● **WHAT YOU HAVE TO DO**: Turn the lines between the one containing "Does floral fabric dress at center appear" and the one containing "Does floral fabric dress at center have", inclusive, into a numbered list, leaving out blank lines.

● **INPUT DATA**:
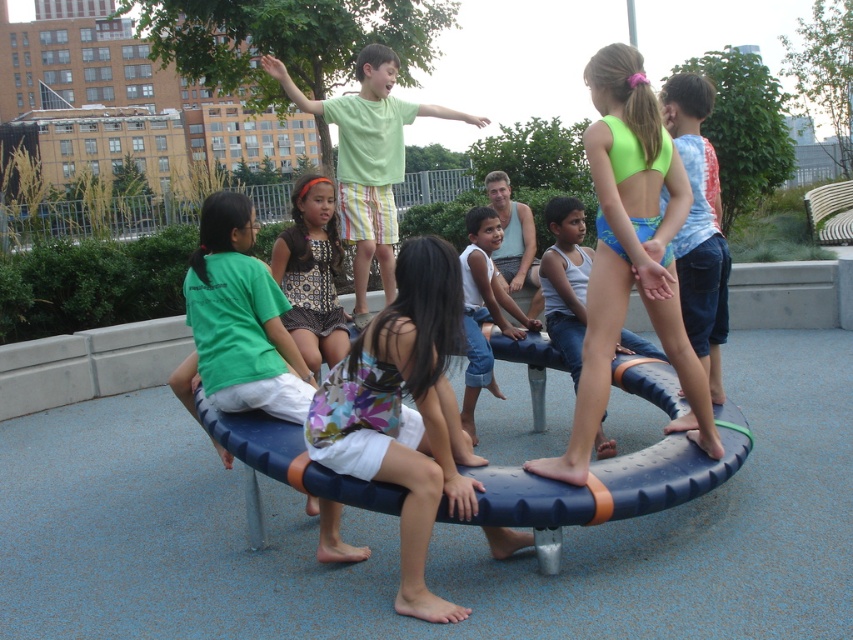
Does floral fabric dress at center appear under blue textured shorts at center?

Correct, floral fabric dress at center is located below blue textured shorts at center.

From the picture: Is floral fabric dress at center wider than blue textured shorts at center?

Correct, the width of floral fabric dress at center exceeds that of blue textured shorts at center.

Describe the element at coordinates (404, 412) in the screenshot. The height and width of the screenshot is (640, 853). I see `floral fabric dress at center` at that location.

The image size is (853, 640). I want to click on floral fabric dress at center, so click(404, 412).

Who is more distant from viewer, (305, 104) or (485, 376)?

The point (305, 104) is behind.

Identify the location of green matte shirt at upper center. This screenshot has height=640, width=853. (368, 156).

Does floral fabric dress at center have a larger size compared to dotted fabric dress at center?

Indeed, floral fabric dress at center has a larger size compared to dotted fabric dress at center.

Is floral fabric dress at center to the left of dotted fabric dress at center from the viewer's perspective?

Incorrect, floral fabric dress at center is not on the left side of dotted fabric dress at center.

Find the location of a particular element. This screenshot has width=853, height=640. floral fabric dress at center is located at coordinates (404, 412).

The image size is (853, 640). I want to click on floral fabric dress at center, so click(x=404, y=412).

---

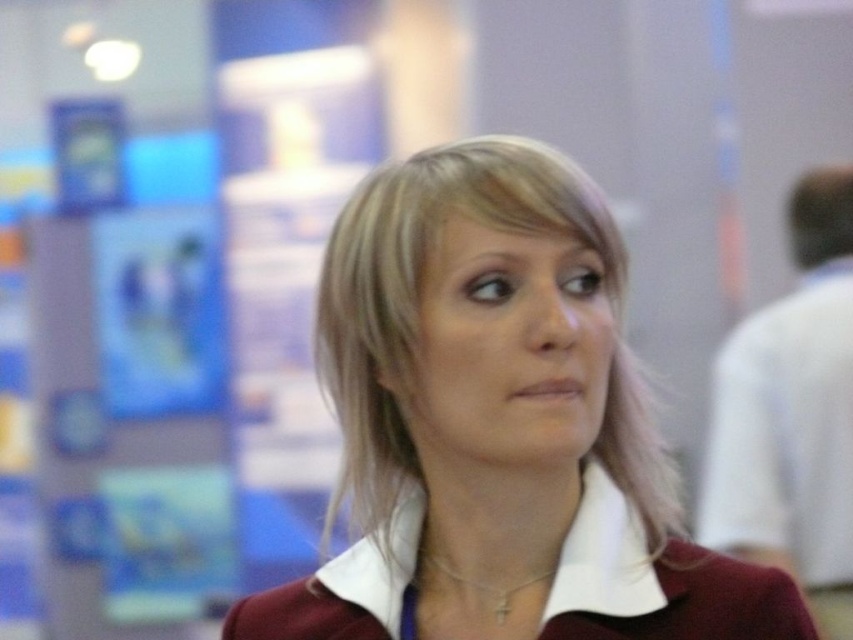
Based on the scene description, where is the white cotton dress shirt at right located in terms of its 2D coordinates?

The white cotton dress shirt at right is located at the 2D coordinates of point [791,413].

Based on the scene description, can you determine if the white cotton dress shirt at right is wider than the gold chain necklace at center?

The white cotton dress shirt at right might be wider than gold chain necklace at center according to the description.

● **EXERCISE SOLUTION**:
1. Does floral fabric dress at center appear under blue textured shorts at center?
2. Correct, floral fabric dress at center is located below blue textured shorts at center.
3. From the picture: Is floral fabric dress at center wider than blue textured shorts at center?
4. Correct, the width of floral fabric dress at center exceeds that of blue textured shorts at center.
5. Describe the element at coordinates (404, 412) in the screenshot. The height and width of the screenshot is (640, 853). I see `floral fabric dress at center` at that location.
6. The image size is (853, 640). I want to click on floral fabric dress at center, so click(404, 412).
7. Who is more distant from viewer, (305, 104) or (485, 376)?
8. The point (305, 104) is behind.
9. Identify the location of green matte shirt at upper center. This screenshot has height=640, width=853. (368, 156).
10. Does floral fabric dress at center have a larger size compared to dotted fabric dress at center?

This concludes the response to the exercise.